§ **Source data**:
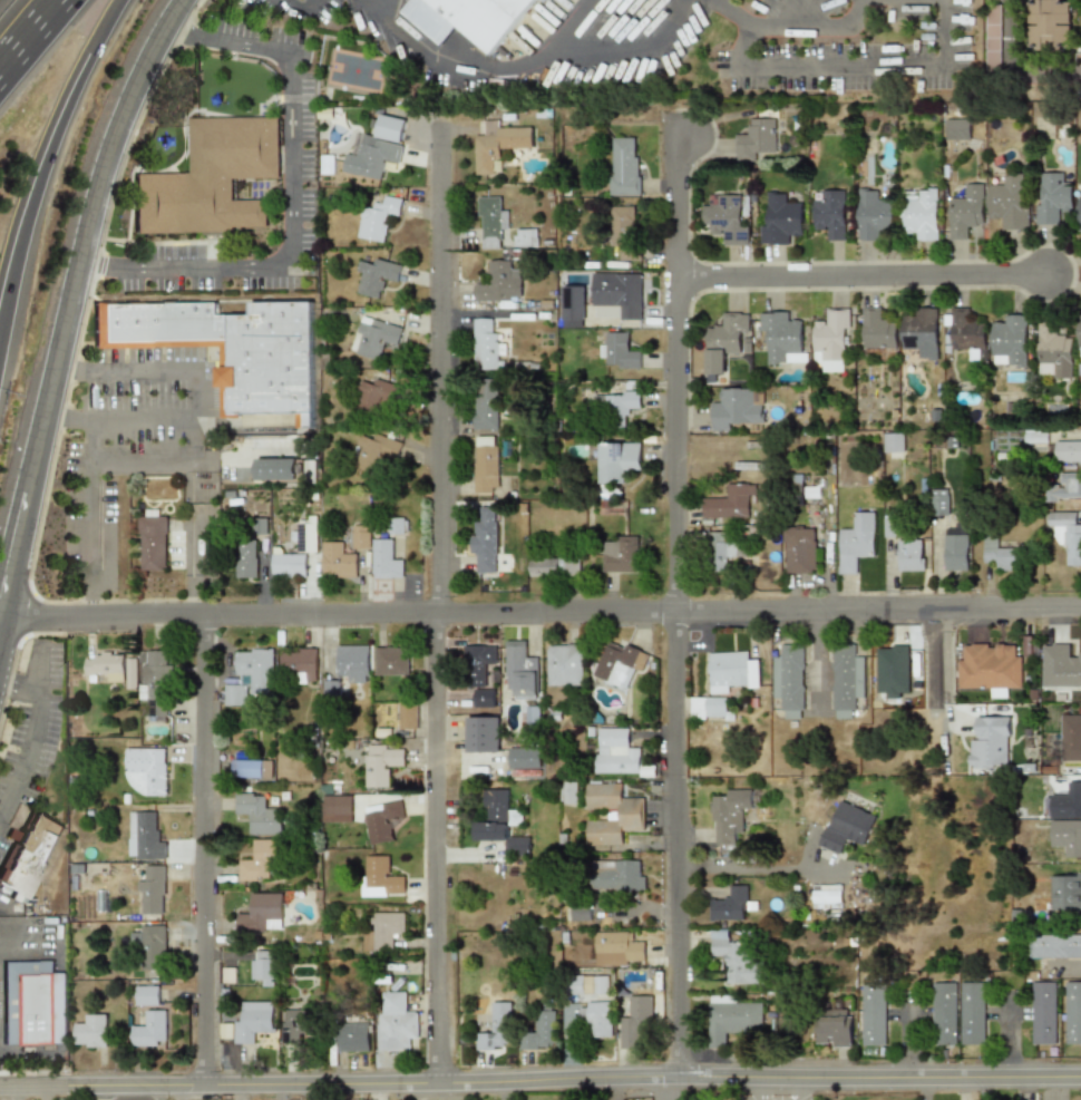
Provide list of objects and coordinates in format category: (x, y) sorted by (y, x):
building: (540, 1)
road: (378, 5)
road: (300, 12)
road: (731, 12)
road: (784, 12)
building: (470, 17)
road: (94, 22)
road: (566, 23)
road: (811, 26)
building: (1050, 27)
road: (27, 32)
building: (992, 36)
road: (854, 66)
road: (523, 68)
road: (1014, 71)
building: (958, 129)
building: (756, 139)
building: (497, 146)
building: (377, 148)
building: (624, 166)
building: (212, 177)
road: (33, 195)
building: (1052, 197)
road: (293, 199)
building: (1010, 202)
building: (966, 211)
building: (921, 212)
building: (830, 215)
building: (873, 215)
building: (1078, 215)
building: (377, 217)
building: (725, 217)
building: (781, 221)
building: (490, 222)
building: (624, 231)
building: (524, 237)
road: (860, 275)
building: (374, 276)
building: (498, 283)
building: (616, 293)
building: (571, 302)
road: (73, 313)
building: (877, 330)
building: (966, 332)
building: (920, 333)
building: (1079, 336)
building: (375, 337)
building: (781, 337)
building: (724, 340)
building: (831, 340)
building: (1009, 341)
building: (485, 345)
building: (233, 348)
building: (618, 352)
building: (1053, 353)
road: (189, 397)
building: (373, 398)
building: (484, 404)
building: (621, 405)
building: (737, 407)
building: (1033, 437)
building: (892, 445)
building: (1067, 451)
building: (368, 455)
building: (618, 461)
road: (141, 462)
building: (485, 464)
building: (276, 469)
building: (1067, 486)
building: (730, 501)
building: (939, 502)
building: (396, 526)
building: (888, 527)
building: (360, 536)
building: (305, 537)
building: (1066, 537)
road: (88, 540)
building: (152, 541)
building: (855, 541)
building: (484, 542)
building: (723, 549)
building: (799, 549)
building: (955, 553)
building: (620, 554)
building: (909, 554)
building: (999, 555)
building: (246, 560)
building: (385, 560)
building: (337, 561)
road: (196, 565)
building: (288, 565)
building: (554, 566)
road: (674, 607)
road: (439, 609)
road: (543, 613)
building: (390, 660)
building: (479, 660)
building: (353, 662)
building: (157, 663)
building: (299, 663)
building: (622, 663)
building: (566, 664)
building: (105, 666)
building: (989, 666)
building: (1060, 666)
road: (932, 668)
building: (521, 669)
building: (731, 671)
building: (130, 673)
building: (250, 675)
building: (789, 680)
building: (845, 680)
road: (19, 686)
building: (330, 689)
building: (482, 697)
building: (709, 708)
building: (407, 714)
road: (33, 734)
building: (481, 735)
building: (1070, 737)
building: (990, 742)
building: (615, 752)
building: (523, 759)
building: (381, 763)
building: (251, 768)
building: (146, 769)
building: (567, 792)
building: (336, 808)
building: (258, 813)
building: (613, 813)
building: (728, 814)
building: (382, 820)
building: (1066, 820)
building: (501, 823)
building: (845, 826)
building: (144, 837)
road: (202, 851)
building: (31, 858)
building: (258, 861)
road: (752, 868)
building: (617, 875)
building: (379, 877)
building: (1065, 889)
building: (151, 891)
building: (826, 897)
building: (731, 904)
building: (260, 912)
building: (578, 913)
building: (384, 931)
building: (150, 945)
building: (1054, 946)
building: (617, 949)
building: (734, 958)
building: (260, 965)
building: (586, 984)
building: (145, 995)
building: (943, 1013)
building: (971, 1013)
building: (1043, 1013)
building: (1072, 1013)
building: (34, 1014)
building: (872, 1014)
building: (730, 1018)
building: (596, 1019)
building: (252, 1020)
building: (634, 1021)
building: (295, 1023)
building: (394, 1023)
building: (833, 1029)
building: (148, 1030)
building: (540, 1031)
building: (90, 1032)
building: (494, 1032)
building: (352, 1037)
road: (540, 1082)
road: (791, 1089)
road: (760, 1090)
road: (670, 1091)
road: (278, 1092)

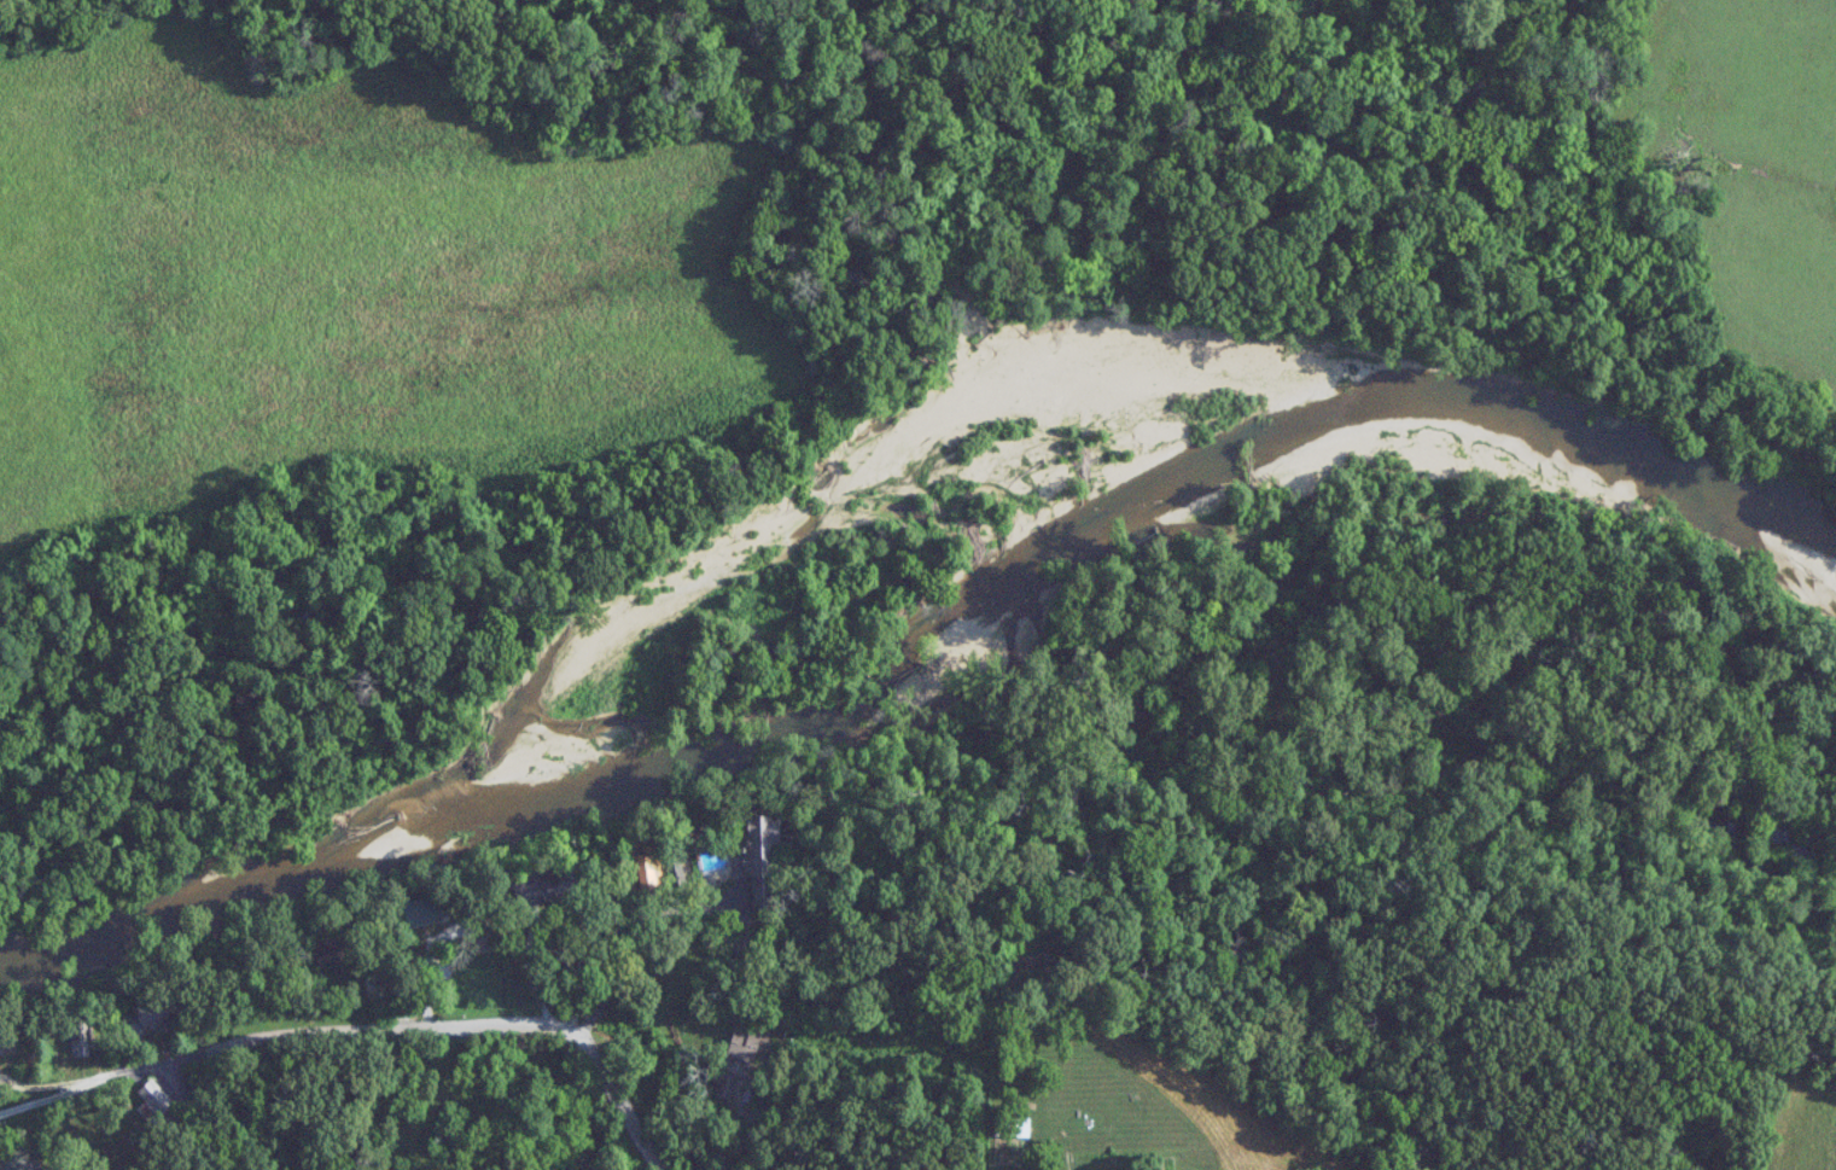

§ **Exercise**: When you transcribe these entries, keep every word exact and drop the pictures.

§ **Task output**:
Provide list of objects and coordinates in format category: (x, y) sorted by (y, x):
building: (540, 1)
road: (378, 5)
road: (300, 12)
road: (731, 12)
road: (784, 12)
building: (470, 17)
road: (94, 22)
road: (566, 23)
road: (811, 26)
building: (1050, 27)
road: (27, 32)
building: (992, 36)
road: (854, 66)
road: (523, 68)
road: (1014, 71)
building: (958, 129)
building: (756, 139)
building: (497, 146)
building: (377, 148)
building: (624, 166)
building: (212, 177)
road: (33, 195)
building: (1052, 197)
road: (293, 199)
building: (1010, 202)
building: (966, 211)
building: (921, 212)
building: (830, 215)
building: (873, 215)
building: (1078, 215)
building: (377, 217)
building: (725, 217)
building: (781, 221)
building: (490, 222)
building: (624, 231)
building: (524, 237)
road: (860, 275)
building: (374, 276)
building: (498, 283)
building: (616, 293)
building: (571, 302)
road: (73, 313)
building: (877, 330)
building: (966, 332)
building: (920, 333)
building: (1079, 336)
building: (375, 337)
building: (781, 337)
building: (724, 340)
building: (831, 340)
building: (1009, 341)
building: (485, 345)
building: (233, 348)
building: (618, 352)
building: (1053, 353)
road: (189, 397)
building: (373, 398)
building: (484, 404)
building: (621, 405)
building: (737, 407)
building: (1033, 437)
building: (892, 445)
building: (1067, 451)
building: (368, 455)
building: (618, 461)
road: (141, 462)
building: (485, 464)
building: (276, 469)
building: (1067, 486)
building: (730, 501)
building: (939, 502)
building: (396, 526)
building: (888, 527)
building: (360, 536)
building: (305, 537)
building: (1066, 537)
road: (88, 540)
building: (152, 541)
building: (855, 541)
building: (484, 542)
building: (723, 549)
building: (799, 549)
building: (955, 553)
building: (620, 554)
building: (909, 554)
building: (999, 555)
building: (246, 560)
building: (385, 560)
building: (337, 561)
road: (196, 565)
building: (288, 565)
building: (554, 566)
road: (674, 607)
road: (439, 609)
road: (543, 613)
building: (390, 660)
building: (479, 660)
building: (353, 662)
building: (157, 663)
building: (299, 663)
building: (622, 663)
building: (566, 664)
building: (105, 666)
building: (989, 666)
building: (1060, 666)
road: (932, 668)
building: (521, 669)
building: (731, 671)
building: (130, 673)
building: (250, 675)
building: (789, 680)
building: (845, 680)
road: (19, 686)
building: (330, 689)
building: (482, 697)
building: (709, 708)
building: (407, 714)
road: (33, 734)
building: (481, 735)
building: (1070, 737)
building: (990, 742)
building: (615, 752)
building: (523, 759)
building: (381, 763)
building: (251, 768)
building: (146, 769)
building: (567, 792)
building: (336, 808)
building: (258, 813)
building: (613, 813)
building: (728, 814)
building: (382, 820)
building: (1066, 820)
building: (501, 823)
building: (845, 826)
building: (144, 837)
road: (202, 851)
building: (31, 858)
building: (258, 861)
road: (752, 868)
building: (617, 875)
building: (379, 877)
building: (1065, 889)
building: (151, 891)
building: (826, 897)
building: (731, 904)
building: (260, 912)
building: (578, 913)
building: (384, 931)
building: (150, 945)
building: (1054, 946)
building: (617, 949)
building: (734, 958)
building: (260, 965)
building: (586, 984)
building: (145, 995)
building: (943, 1013)
building: (971, 1013)
building: (1043, 1013)
building: (1072, 1013)
building: (34, 1014)
building: (872, 1014)
building: (730, 1018)
building: (596, 1019)
building: (252, 1020)
building: (634, 1021)
building: (295, 1023)
building: (394, 1023)
building: (833, 1029)
building: (148, 1030)
building: (540, 1031)
building: (90, 1032)
building: (494, 1032)
building: (352, 1037)
road: (540, 1082)
road: (791, 1089)
road: (760, 1090)
road: (670, 1091)
road: (278, 1092)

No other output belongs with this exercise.